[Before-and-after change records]
┌──
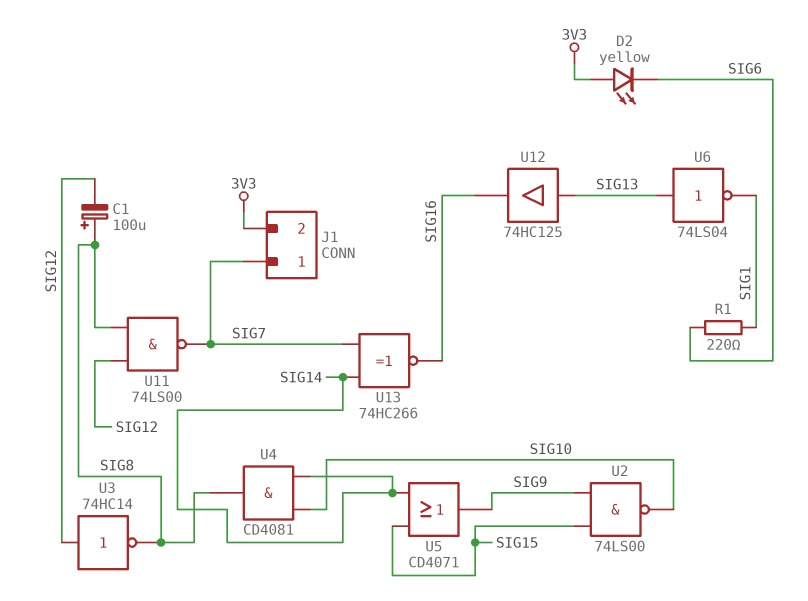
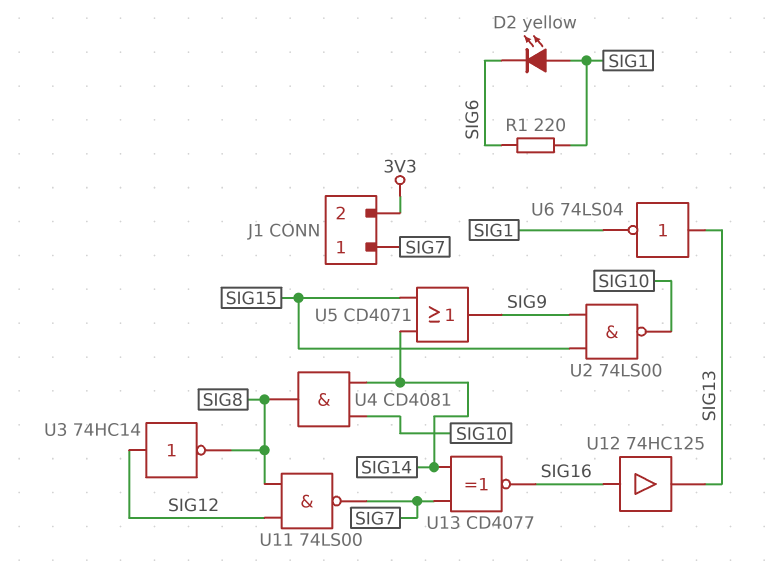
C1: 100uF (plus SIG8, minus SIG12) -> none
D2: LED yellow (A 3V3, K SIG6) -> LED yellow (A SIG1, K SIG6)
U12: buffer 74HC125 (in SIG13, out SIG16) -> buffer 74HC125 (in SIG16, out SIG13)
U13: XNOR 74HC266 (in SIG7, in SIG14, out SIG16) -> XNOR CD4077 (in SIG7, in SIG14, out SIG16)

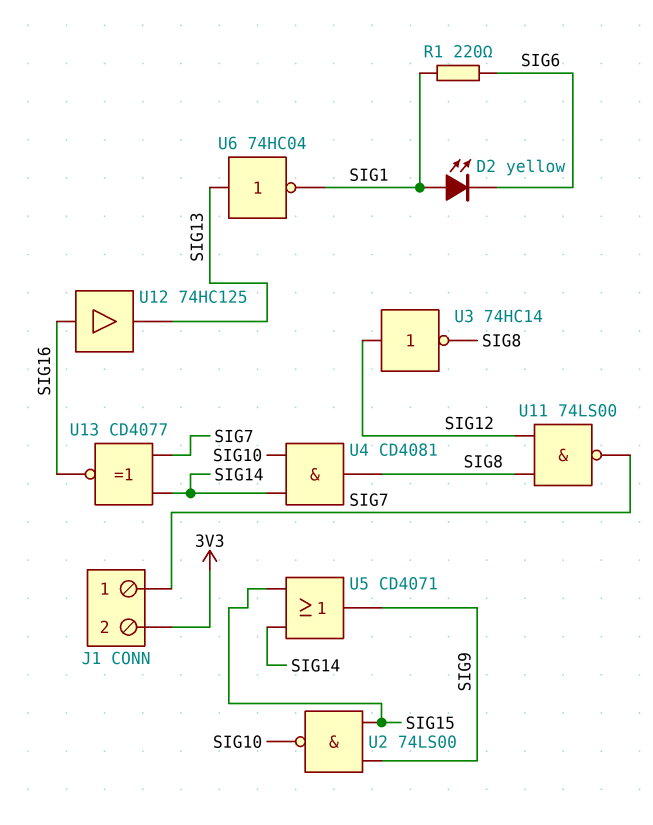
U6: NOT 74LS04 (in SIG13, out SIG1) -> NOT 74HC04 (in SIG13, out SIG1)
└──
Could you return each line, unchanged, from the line containing "D2: LED yellow" through the last line of the entries above, leaving out the pictures?

D2: LED yellow (A 3V3, K SIG6) -> LED yellow (A SIG1, K SIG6)
U12: buffer 74HC125 (in SIG13, out SIG16) -> buffer 74HC125 (in SIG16, out SIG13)
U13: XNOR 74HC266 (in SIG7, in SIG14, out SIG16) -> XNOR CD4077 (in SIG7, in SIG14, out SIG16)

U6: NOT 74LS04 (in SIG13, out SIG1) -> NOT 74HC04 (in SIG13, out SIG1)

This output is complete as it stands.